# EXTRACTED DATA
====================
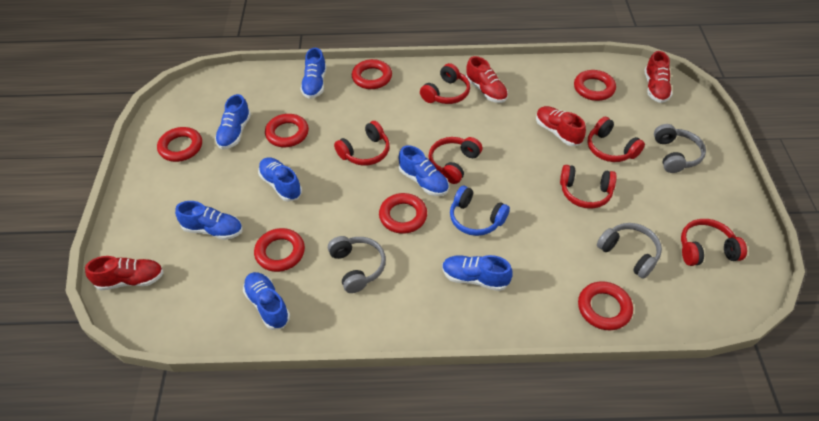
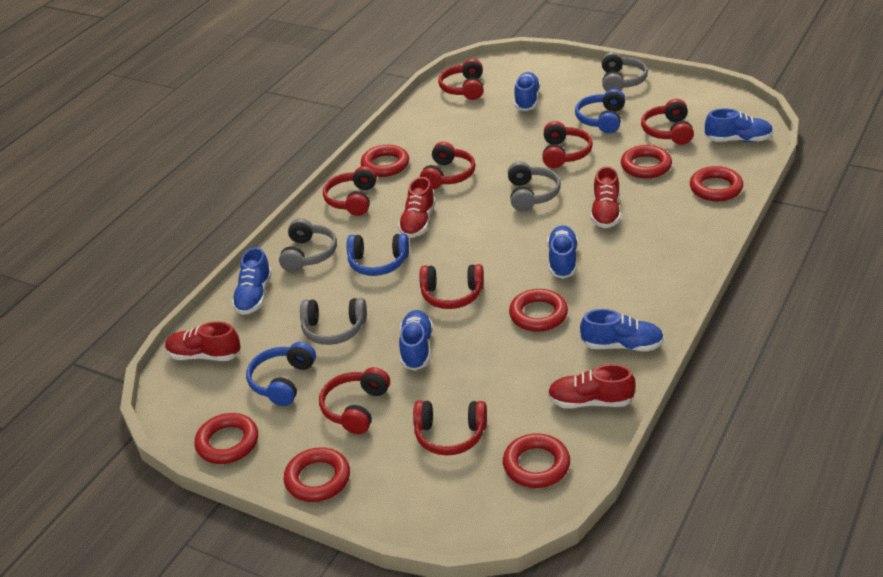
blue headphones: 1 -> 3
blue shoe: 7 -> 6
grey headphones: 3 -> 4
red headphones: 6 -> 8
====================
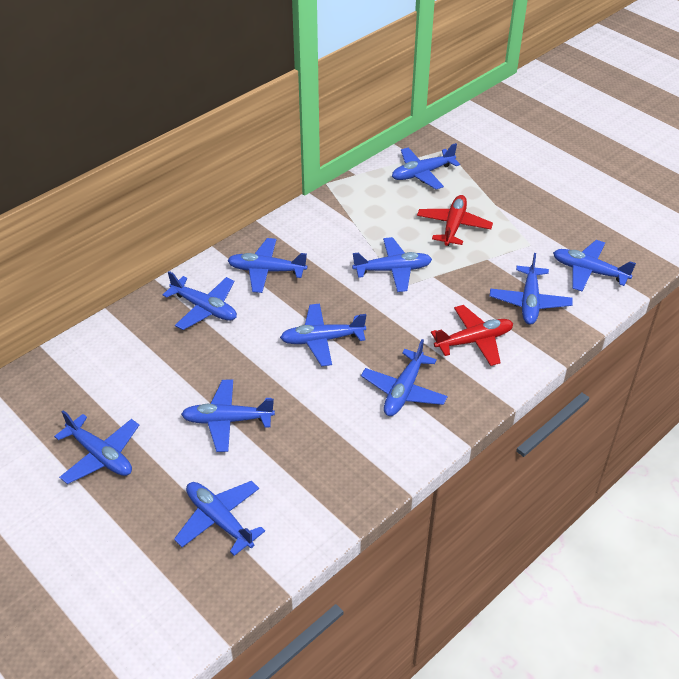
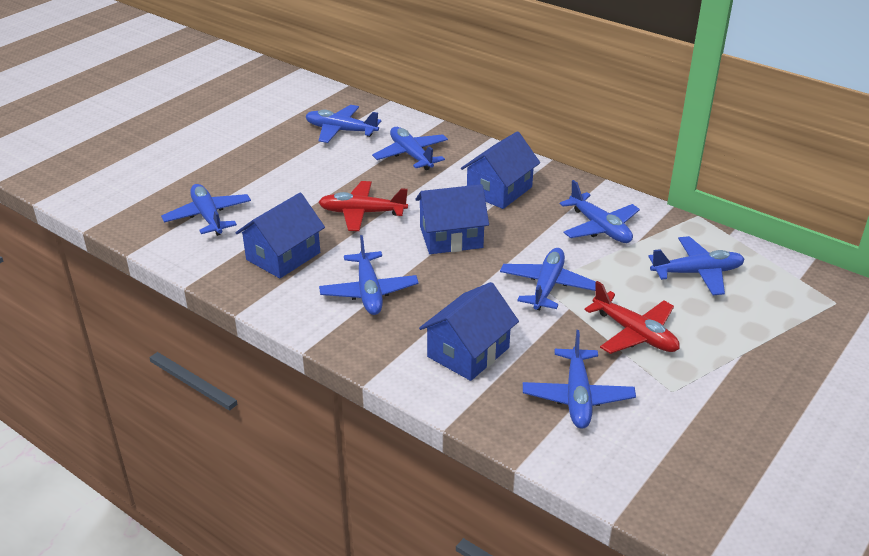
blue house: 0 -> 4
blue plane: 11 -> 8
====================
Beginning with the line holding "blue headphones: 1 -> 3" and ending with the line holding "red headphones: 6 -> 8", write out the stretch of material above exactly; add no further lines.

blue headphones: 1 -> 3
blue shoe: 7 -> 6
grey headphones: 3 -> 4
red headphones: 6 -> 8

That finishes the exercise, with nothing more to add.